=== Assignment ===
Each of the lines from the one that contains "(185, 296) = (252, 59): turquoise" to the end of the entries below should be output exactly.

---------- Information ----------

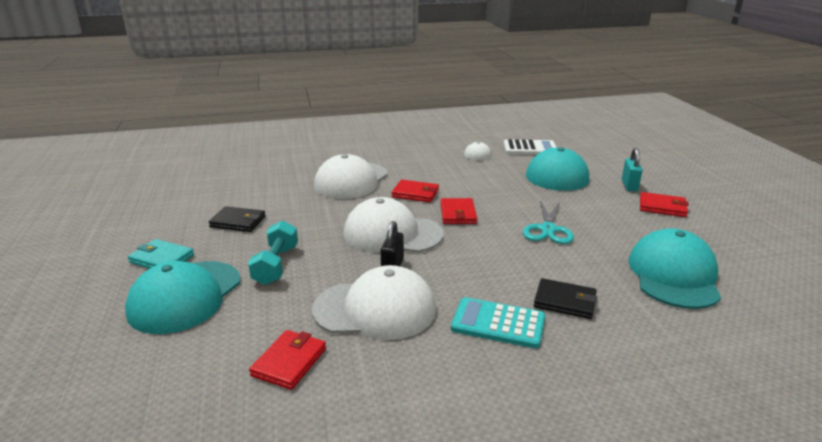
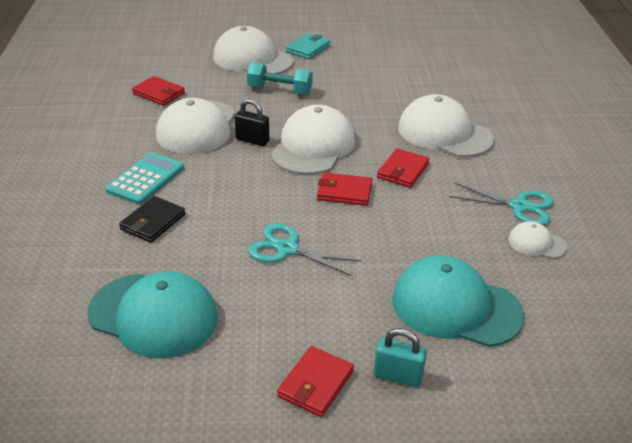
camera: 100 degrees right, 10 degrees up
(185, 296) = (252, 59): turquoise cap -> white cap
(238, 222) = (360, 74): black wallet -> none
(441, 157) = (519, 206): none -> turquoise scissors
(530, 148) = (563, 305): white calculator -> none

----------

=== Result of this task ===
(185, 296) = (252, 59): turquoise cap -> white cap
(238, 222) = (360, 74): black wallet -> none
(441, 157) = (519, 206): none -> turquoise scissors
(530, 148) = (563, 305): white calculator -> none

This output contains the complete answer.